> _Exercise prompt_: Please set down the data again exactly, minus the pictures.

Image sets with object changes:
◆ ◆ ◆ ◆ ◆
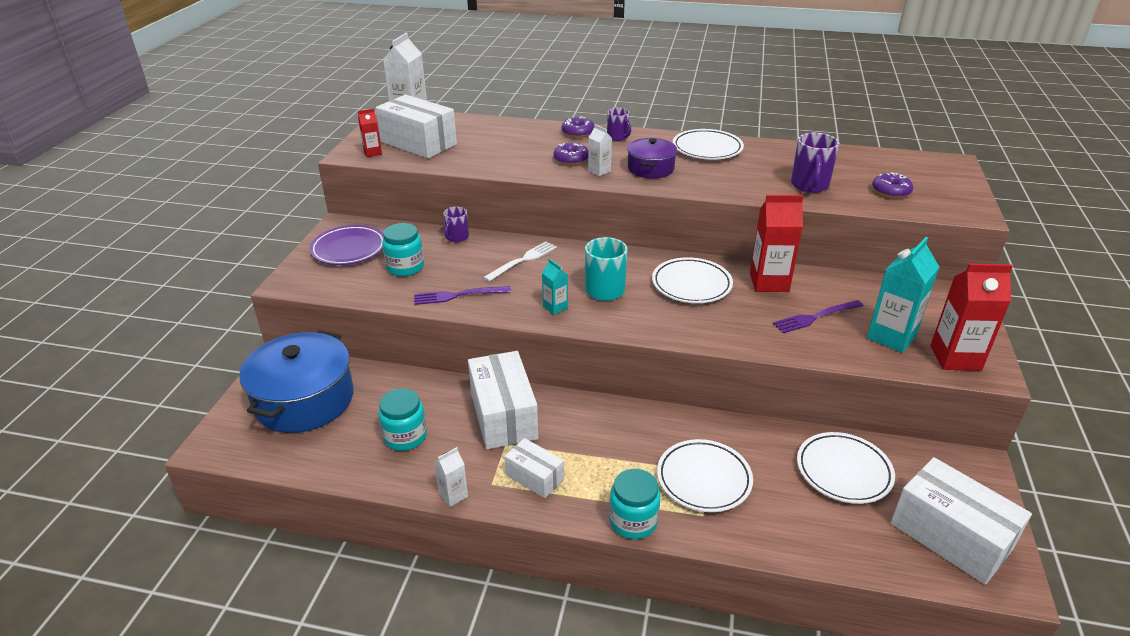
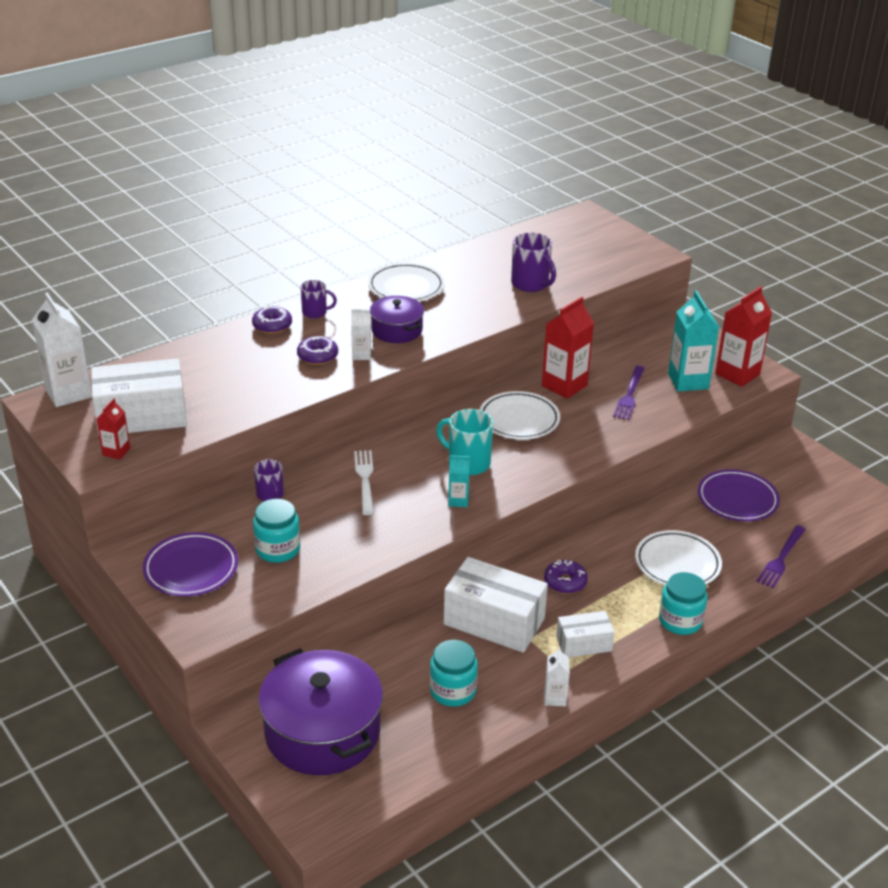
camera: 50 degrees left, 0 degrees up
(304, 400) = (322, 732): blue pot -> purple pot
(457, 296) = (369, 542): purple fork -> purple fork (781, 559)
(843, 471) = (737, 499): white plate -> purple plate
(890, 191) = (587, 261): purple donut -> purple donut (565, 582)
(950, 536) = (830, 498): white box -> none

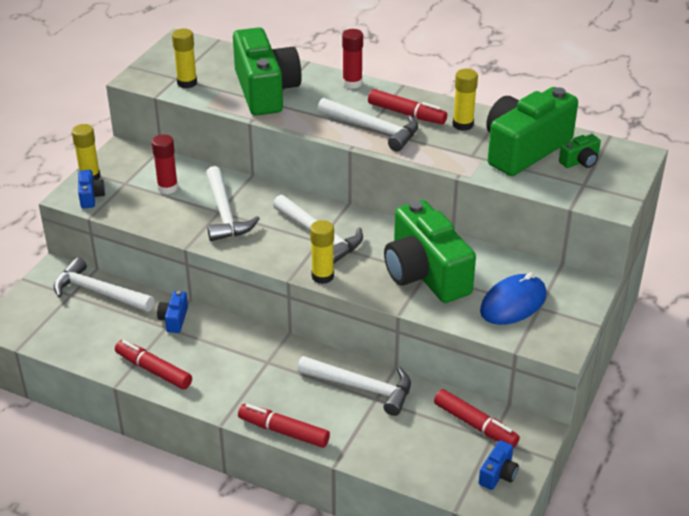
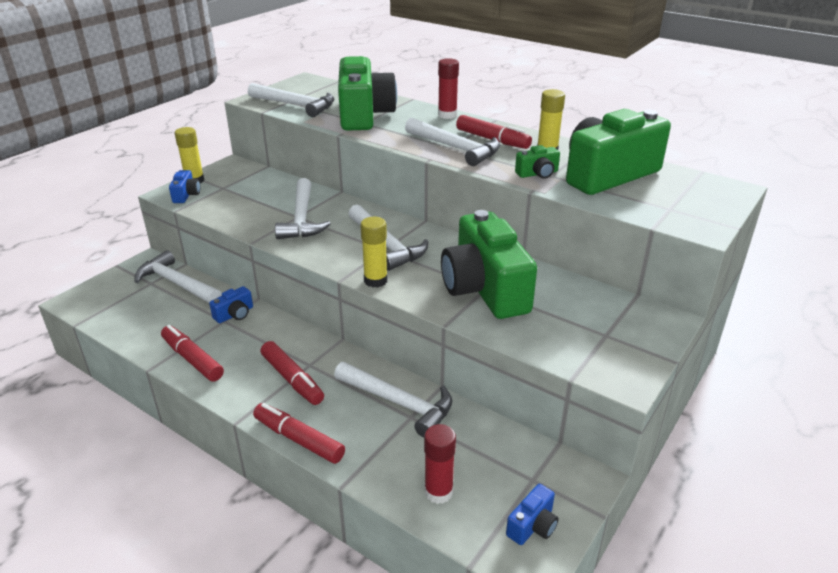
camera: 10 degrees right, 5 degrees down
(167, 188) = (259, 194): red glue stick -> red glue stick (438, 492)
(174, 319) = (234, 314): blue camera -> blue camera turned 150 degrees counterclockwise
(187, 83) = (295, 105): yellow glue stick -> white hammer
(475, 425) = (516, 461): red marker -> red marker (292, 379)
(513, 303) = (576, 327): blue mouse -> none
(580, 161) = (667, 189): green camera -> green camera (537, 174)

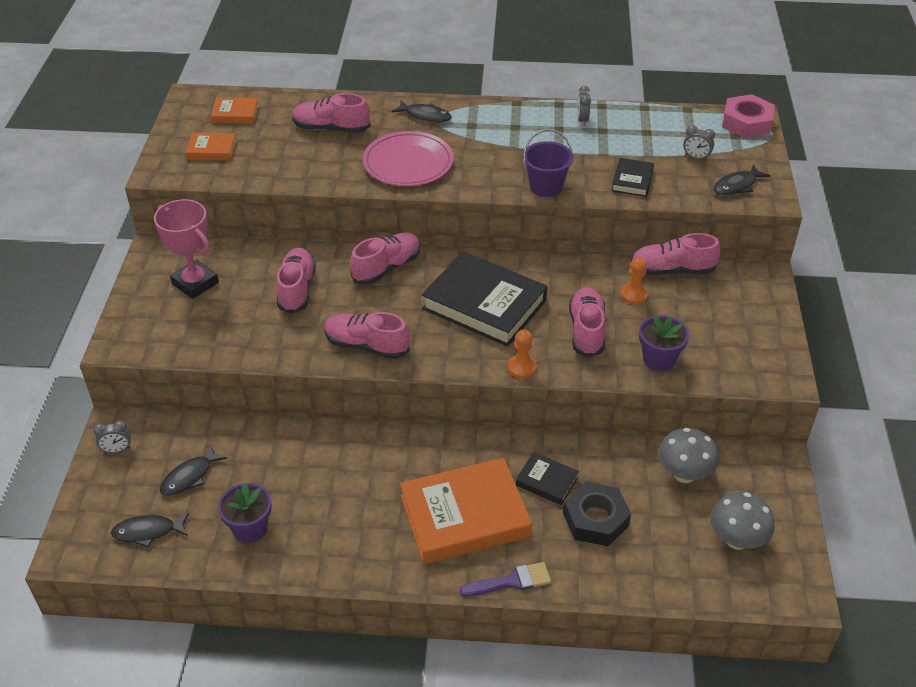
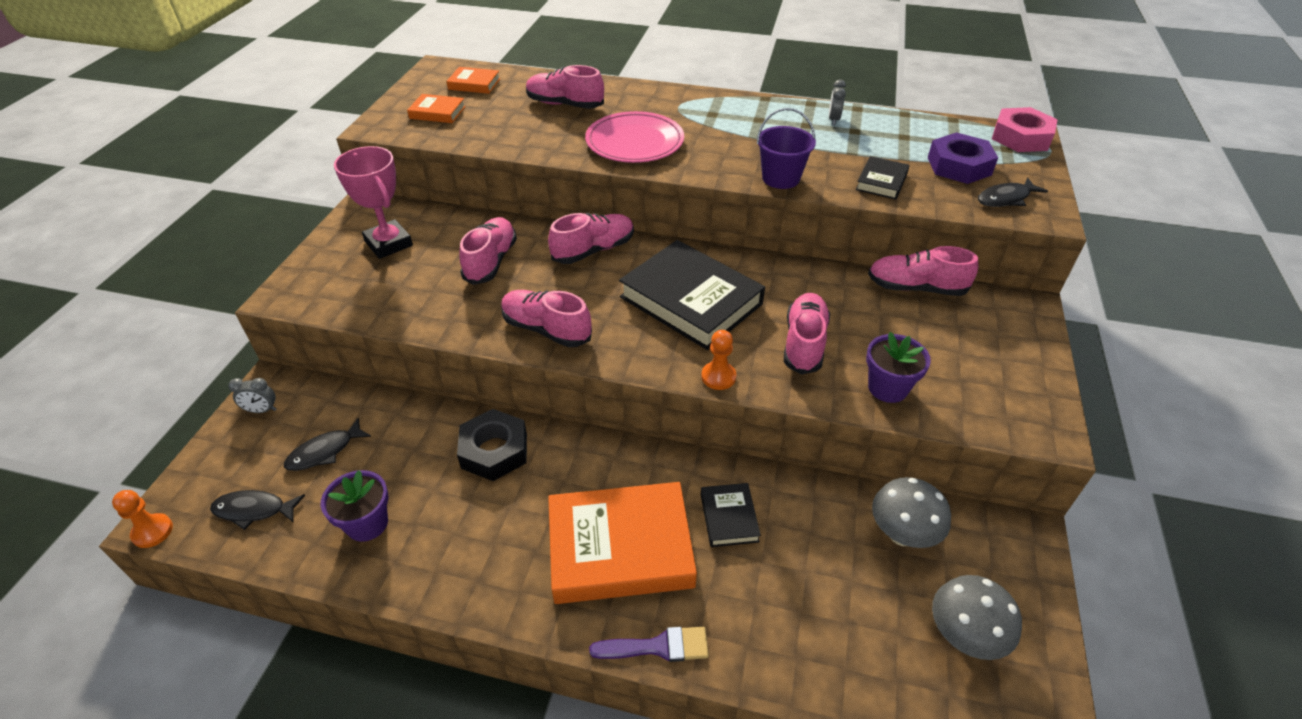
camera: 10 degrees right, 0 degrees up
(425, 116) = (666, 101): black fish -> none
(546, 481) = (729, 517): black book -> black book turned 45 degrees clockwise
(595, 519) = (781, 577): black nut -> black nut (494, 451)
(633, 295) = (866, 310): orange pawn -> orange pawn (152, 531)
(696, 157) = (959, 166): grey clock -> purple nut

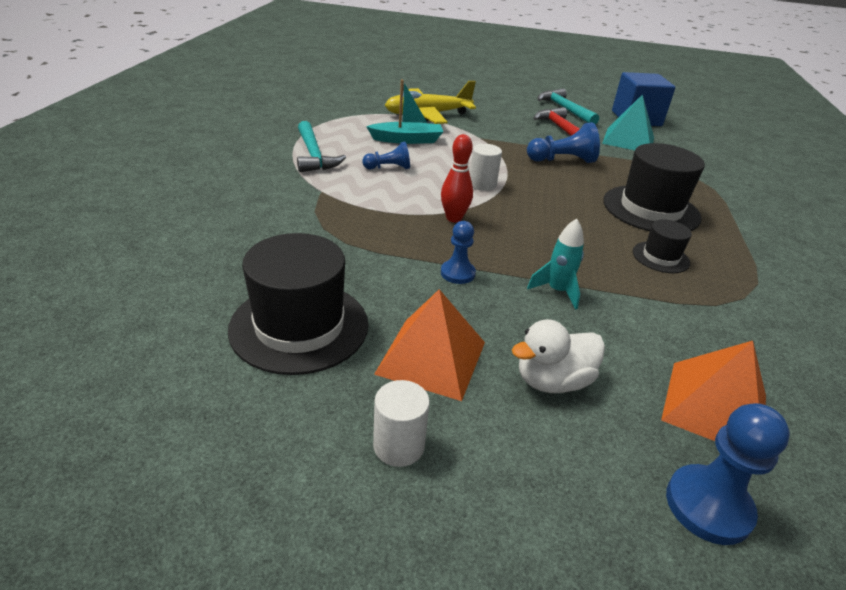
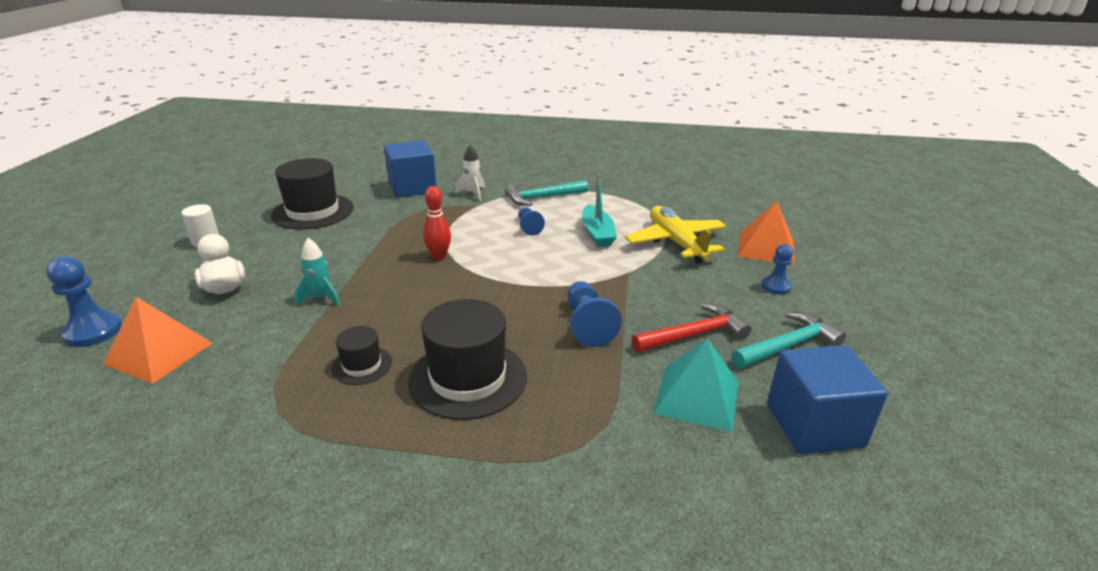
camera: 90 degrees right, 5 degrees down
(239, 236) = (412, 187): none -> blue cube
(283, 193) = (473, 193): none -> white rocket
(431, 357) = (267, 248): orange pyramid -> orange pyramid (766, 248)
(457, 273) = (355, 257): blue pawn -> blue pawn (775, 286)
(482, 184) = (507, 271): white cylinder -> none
◆ ◆ ◆ ◆ ◆
> _Reply_:
camera: 50 degrees left, 0 degrees up
(304, 400) = (322, 732): blue pot -> purple pot
(457, 296) = (369, 542): purple fork -> purple fork (781, 559)
(843, 471) = (737, 499): white plate -> purple plate
(890, 191) = (587, 261): purple donut -> purple donut (565, 582)
(950, 536) = (830, 498): white box -> none

camera: 10 degrees right, 5 degrees down
(167, 188) = (259, 194): red glue stick -> red glue stick (438, 492)
(174, 319) = (234, 314): blue camera -> blue camera turned 150 degrees counterclockwise
(187, 83) = (295, 105): yellow glue stick -> white hammer
(475, 425) = (516, 461): red marker -> red marker (292, 379)
(513, 303) = (576, 327): blue mouse -> none
(580, 161) = (667, 189): green camera -> green camera (537, 174)

camera: 10 degrees right, 0 degrees up
(425, 116) = (666, 101): black fish -> none
(546, 481) = (729, 517): black book -> black book turned 45 degrees clockwise
(595, 519) = (781, 577): black nut -> black nut (494, 451)
(633, 295) = (866, 310): orange pawn -> orange pawn (152, 531)
(696, 157) = (959, 166): grey clock -> purple nut

camera: 90 degrees right, 5 degrees down
(239, 236) = (412, 187): none -> blue cube
(283, 193) = (473, 193): none -> white rocket
(431, 357) = (267, 248): orange pyramid -> orange pyramid (766, 248)
(457, 273) = (355, 257): blue pawn -> blue pawn (775, 286)
(482, 184) = (507, 271): white cylinder -> none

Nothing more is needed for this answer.